=== Prompt ===
Go through the data and copy each line where the word "degrees" shows up.

=== Data shown ===
□ □ □ □ □ □ □
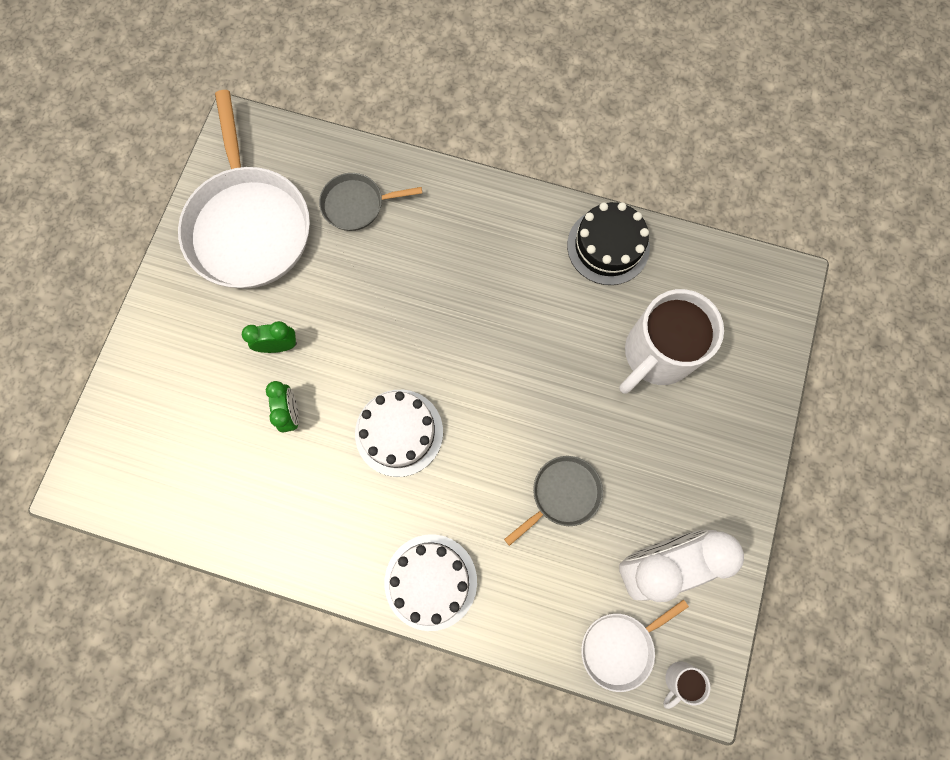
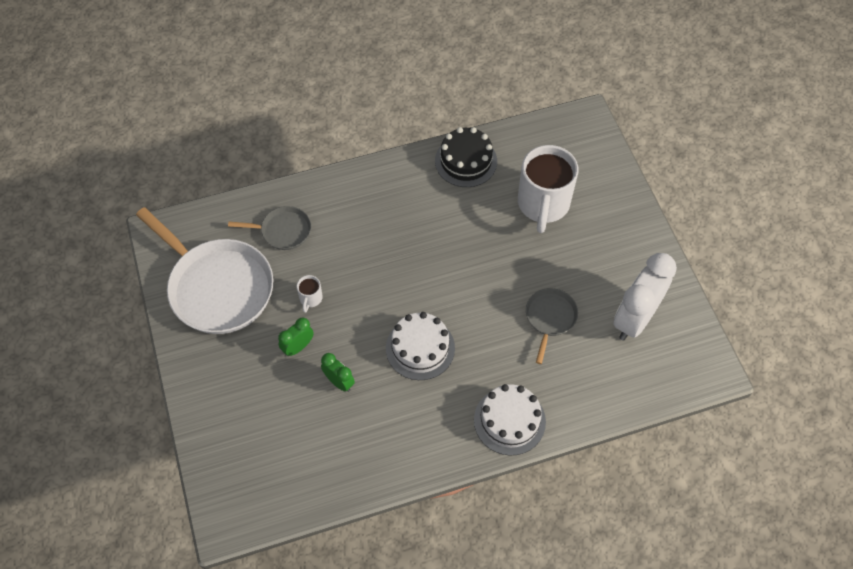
camera: 35 degrees left, 15 degrees down
(357, 205) = (283, 231): grey pan -> grey pan turned 135 degrees counterclockwise
(620, 647) = (650, 380): white pan -> none
(679, 680) = (697, 374): white mug -> white mug (310, 299)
□ □ □ □ □ □ □
=== Output of the task ===
camera: 35 degrees left, 15 degrees down
(357, 205) = (283, 231): grey pan -> grey pan turned 135 degrees counterclockwise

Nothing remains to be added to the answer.